▸ **PROMPT**
The response should be an exact repetition of all the entries.

▸ **INFORMATION PROVIDED**
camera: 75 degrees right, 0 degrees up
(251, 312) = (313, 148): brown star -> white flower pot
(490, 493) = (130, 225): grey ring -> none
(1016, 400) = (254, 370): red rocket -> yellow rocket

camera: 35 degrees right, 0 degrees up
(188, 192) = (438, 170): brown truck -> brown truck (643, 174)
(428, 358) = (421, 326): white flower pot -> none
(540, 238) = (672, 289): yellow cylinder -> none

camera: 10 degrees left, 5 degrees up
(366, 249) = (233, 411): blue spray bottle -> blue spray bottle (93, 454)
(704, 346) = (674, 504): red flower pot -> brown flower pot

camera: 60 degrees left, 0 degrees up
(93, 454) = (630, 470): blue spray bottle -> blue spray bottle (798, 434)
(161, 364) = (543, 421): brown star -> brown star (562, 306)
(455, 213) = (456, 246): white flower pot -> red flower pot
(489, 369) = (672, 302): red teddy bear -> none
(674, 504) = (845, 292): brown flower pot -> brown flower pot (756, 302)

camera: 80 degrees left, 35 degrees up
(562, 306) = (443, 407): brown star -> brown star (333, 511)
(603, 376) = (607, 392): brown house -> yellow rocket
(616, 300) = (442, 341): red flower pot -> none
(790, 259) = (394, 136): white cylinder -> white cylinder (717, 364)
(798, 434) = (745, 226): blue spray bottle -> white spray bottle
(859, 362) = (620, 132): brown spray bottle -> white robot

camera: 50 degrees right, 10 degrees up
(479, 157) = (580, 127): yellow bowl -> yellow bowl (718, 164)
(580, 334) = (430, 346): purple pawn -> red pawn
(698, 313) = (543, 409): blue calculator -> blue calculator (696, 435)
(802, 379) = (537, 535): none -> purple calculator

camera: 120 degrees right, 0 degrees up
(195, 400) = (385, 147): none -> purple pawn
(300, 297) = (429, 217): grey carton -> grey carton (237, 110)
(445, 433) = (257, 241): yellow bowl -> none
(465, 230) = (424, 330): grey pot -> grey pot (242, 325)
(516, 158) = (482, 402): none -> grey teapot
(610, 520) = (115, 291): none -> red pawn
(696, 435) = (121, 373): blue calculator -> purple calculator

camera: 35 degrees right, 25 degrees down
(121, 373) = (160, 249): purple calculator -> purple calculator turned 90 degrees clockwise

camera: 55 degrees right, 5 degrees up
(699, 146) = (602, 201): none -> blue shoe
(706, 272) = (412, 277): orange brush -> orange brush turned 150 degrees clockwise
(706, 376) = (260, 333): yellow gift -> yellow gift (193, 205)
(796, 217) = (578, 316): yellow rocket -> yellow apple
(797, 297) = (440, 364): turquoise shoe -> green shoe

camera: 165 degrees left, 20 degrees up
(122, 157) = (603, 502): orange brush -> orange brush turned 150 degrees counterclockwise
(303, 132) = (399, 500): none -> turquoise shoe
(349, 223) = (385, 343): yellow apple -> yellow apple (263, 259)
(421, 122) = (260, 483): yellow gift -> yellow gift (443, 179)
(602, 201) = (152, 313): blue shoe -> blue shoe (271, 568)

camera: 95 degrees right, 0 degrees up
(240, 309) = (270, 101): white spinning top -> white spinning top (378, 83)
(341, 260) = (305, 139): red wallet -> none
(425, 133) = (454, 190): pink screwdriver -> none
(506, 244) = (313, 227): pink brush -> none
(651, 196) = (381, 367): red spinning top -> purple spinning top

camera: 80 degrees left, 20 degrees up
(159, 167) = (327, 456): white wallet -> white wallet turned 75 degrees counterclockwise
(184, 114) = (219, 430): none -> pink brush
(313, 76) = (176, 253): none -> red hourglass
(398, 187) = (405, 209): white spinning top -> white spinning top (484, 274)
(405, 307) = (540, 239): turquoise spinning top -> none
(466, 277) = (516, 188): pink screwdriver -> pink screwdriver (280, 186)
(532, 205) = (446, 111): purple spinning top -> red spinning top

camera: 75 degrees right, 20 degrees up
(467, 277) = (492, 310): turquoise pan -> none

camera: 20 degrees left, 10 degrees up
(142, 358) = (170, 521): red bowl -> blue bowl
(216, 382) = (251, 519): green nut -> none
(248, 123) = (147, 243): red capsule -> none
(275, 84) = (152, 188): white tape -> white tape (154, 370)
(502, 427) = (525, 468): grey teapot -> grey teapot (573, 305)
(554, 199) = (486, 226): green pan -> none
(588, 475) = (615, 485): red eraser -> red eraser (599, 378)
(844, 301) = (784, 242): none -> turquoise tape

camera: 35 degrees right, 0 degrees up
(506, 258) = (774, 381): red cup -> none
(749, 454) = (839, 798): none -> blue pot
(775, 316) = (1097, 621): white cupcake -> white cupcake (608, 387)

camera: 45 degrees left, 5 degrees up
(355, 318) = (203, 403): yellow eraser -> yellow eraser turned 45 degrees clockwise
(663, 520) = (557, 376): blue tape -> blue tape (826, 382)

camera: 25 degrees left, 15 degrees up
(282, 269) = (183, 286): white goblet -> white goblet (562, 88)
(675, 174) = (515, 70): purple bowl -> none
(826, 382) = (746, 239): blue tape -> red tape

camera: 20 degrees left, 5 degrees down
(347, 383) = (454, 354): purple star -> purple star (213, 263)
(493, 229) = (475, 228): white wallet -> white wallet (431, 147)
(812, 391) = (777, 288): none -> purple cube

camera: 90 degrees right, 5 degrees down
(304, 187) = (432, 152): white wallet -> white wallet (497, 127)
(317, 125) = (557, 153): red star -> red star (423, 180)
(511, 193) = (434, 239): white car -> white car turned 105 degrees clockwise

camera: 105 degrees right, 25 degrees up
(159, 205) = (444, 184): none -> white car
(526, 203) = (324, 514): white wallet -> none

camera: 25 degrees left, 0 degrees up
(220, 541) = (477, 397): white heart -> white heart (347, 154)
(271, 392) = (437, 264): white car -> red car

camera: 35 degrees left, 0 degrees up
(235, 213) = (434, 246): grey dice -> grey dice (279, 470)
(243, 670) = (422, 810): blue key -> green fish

▸ **REPLY TO THE EXERCISE**
camera: 75 degrees right, 0 degrees up
(251, 312) = (313, 148): brown star -> white flower pot
(490, 493) = (130, 225): grey ring -> none
(1016, 400) = (254, 370): red rocket -> yellow rocket

camera: 35 degrees right, 0 degrees up
(188, 192) = (438, 170): brown truck -> brown truck (643, 174)
(428, 358) = (421, 326): white flower pot -> none
(540, 238) = (672, 289): yellow cylinder -> none

camera: 10 degrees left, 5 degrees up
(366, 249) = (233, 411): blue spray bottle -> blue spray bottle (93, 454)
(704, 346) = (674, 504): red flower pot -> brown flower pot

camera: 60 degrees left, 0 degrees up
(93, 454) = (630, 470): blue spray bottle -> blue spray bottle (798, 434)
(161, 364) = (543, 421): brown star -> brown star (562, 306)
(455, 213) = (456, 246): white flower pot -> red flower pot
(489, 369) = (672, 302): red teddy bear -> none
(674, 504) = (845, 292): brown flower pot -> brown flower pot (756, 302)

camera: 80 degrees left, 35 degrees up
(562, 306) = (443, 407): brown star -> brown star (333, 511)
(603, 376) = (607, 392): brown house -> yellow rocket
(616, 300) = (442, 341): red flower pot -> none
(790, 259) = (394, 136): white cylinder -> white cylinder (717, 364)
(798, 434) = (745, 226): blue spray bottle -> white spray bottle
(859, 362) = (620, 132): brown spray bottle -> white robot

camera: 50 degrees right, 10 degrees up
(479, 157) = (580, 127): yellow bowl -> yellow bowl (718, 164)
(580, 334) = (430, 346): purple pawn -> red pawn
(698, 313) = (543, 409): blue calculator -> blue calculator (696, 435)
(802, 379) = (537, 535): none -> purple calculator

camera: 120 degrees right, 0 degrees up
(195, 400) = (385, 147): none -> purple pawn
(300, 297) = (429, 217): grey carton -> grey carton (237, 110)
(445, 433) = (257, 241): yellow bowl -> none
(465, 230) = (424, 330): grey pot -> grey pot (242, 325)
(516, 158) = (482, 402): none -> grey teapot
(610, 520) = (115, 291): none -> red pawn
(696, 435) = (121, 373): blue calculator -> purple calculator

camera: 35 degrees right, 25 degrees down
(121, 373) = (160, 249): purple calculator -> purple calculator turned 90 degrees clockwise

camera: 55 degrees right, 5 degrees up
(699, 146) = (602, 201): none -> blue shoe
(706, 272) = (412, 277): orange brush -> orange brush turned 150 degrees clockwise
(706, 376) = (260, 333): yellow gift -> yellow gift (193, 205)
(796, 217) = (578, 316): yellow rocket -> yellow apple
(797, 297) = (440, 364): turquoise shoe -> green shoe

camera: 165 degrees left, 20 degrees up
(122, 157) = (603, 502): orange brush -> orange brush turned 150 degrees counterclockwise
(303, 132) = (399, 500): none -> turquoise shoe
(349, 223) = (385, 343): yellow apple -> yellow apple (263, 259)
(421, 122) = (260, 483): yellow gift -> yellow gift (443, 179)
(602, 201) = (152, 313): blue shoe -> blue shoe (271, 568)

camera: 95 degrees right, 0 degrees up
(240, 309) = (270, 101): white spinning top -> white spinning top (378, 83)
(341, 260) = (305, 139): red wallet -> none
(425, 133) = (454, 190): pink screwdriver -> none
(506, 244) = (313, 227): pink brush -> none
(651, 196) = (381, 367): red spinning top -> purple spinning top

camera: 80 degrees left, 20 degrees up
(159, 167) = (327, 456): white wallet -> white wallet turned 75 degrees counterclockwise
(184, 114) = (219, 430): none -> pink brush
(313, 76) = (176, 253): none -> red hourglass
(398, 187) = (405, 209): white spinning top -> white spinning top (484, 274)
(405, 307) = (540, 239): turquoise spinning top -> none
(466, 277) = (516, 188): pink screwdriver -> pink screwdriver (280, 186)
(532, 205) = (446, 111): purple spinning top -> red spinning top

camera: 75 degrees right, 20 degrees up
(467, 277) = (492, 310): turquoise pan -> none

camera: 20 degrees left, 10 degrees up
(142, 358) = (170, 521): red bowl -> blue bowl
(216, 382) = (251, 519): green nut -> none
(248, 123) = (147, 243): red capsule -> none
(275, 84) = (152, 188): white tape -> white tape (154, 370)
(502, 427) = (525, 468): grey teapot -> grey teapot (573, 305)
(554, 199) = (486, 226): green pan -> none
(588, 475) = (615, 485): red eraser -> red eraser (599, 378)
(844, 301) = (784, 242): none -> turquoise tape

camera: 35 degrees right, 0 degrees up
(506, 258) = (774, 381): red cup -> none
(749, 454) = (839, 798): none -> blue pot
(775, 316) = (1097, 621): white cupcake -> white cupcake (608, 387)

camera: 45 degrees left, 5 degrees up
(355, 318) = (203, 403): yellow eraser -> yellow eraser turned 45 degrees clockwise
(663, 520) = (557, 376): blue tape -> blue tape (826, 382)

camera: 25 degrees left, 15 degrees up
(282, 269) = (183, 286): white goblet -> white goblet (562, 88)
(675, 174) = (515, 70): purple bowl -> none
(826, 382) = (746, 239): blue tape -> red tape

camera: 20 degrees left, 5 degrees down
(347, 383) = (454, 354): purple star -> purple star (213, 263)
(493, 229) = (475, 228): white wallet -> white wallet (431, 147)
(812, 391) = (777, 288): none -> purple cube

camera: 90 degrees right, 5 degrees down
(304, 187) = (432, 152): white wallet -> white wallet (497, 127)
(317, 125) = (557, 153): red star -> red star (423, 180)
(511, 193) = (434, 239): white car -> white car turned 105 degrees clockwise

camera: 105 degrees right, 25 degrees up
(159, 205) = (444, 184): none -> white car
(526, 203) = (324, 514): white wallet -> none

camera: 25 degrees left, 0 degrees up
(220, 541) = (477, 397): white heart -> white heart (347, 154)
(271, 392) = (437, 264): white car -> red car

camera: 35 degrees left, 0 degrees up
(235, 213) = (434, 246): grey dice -> grey dice (279, 470)
(243, 670) = (422, 810): blue key -> green fish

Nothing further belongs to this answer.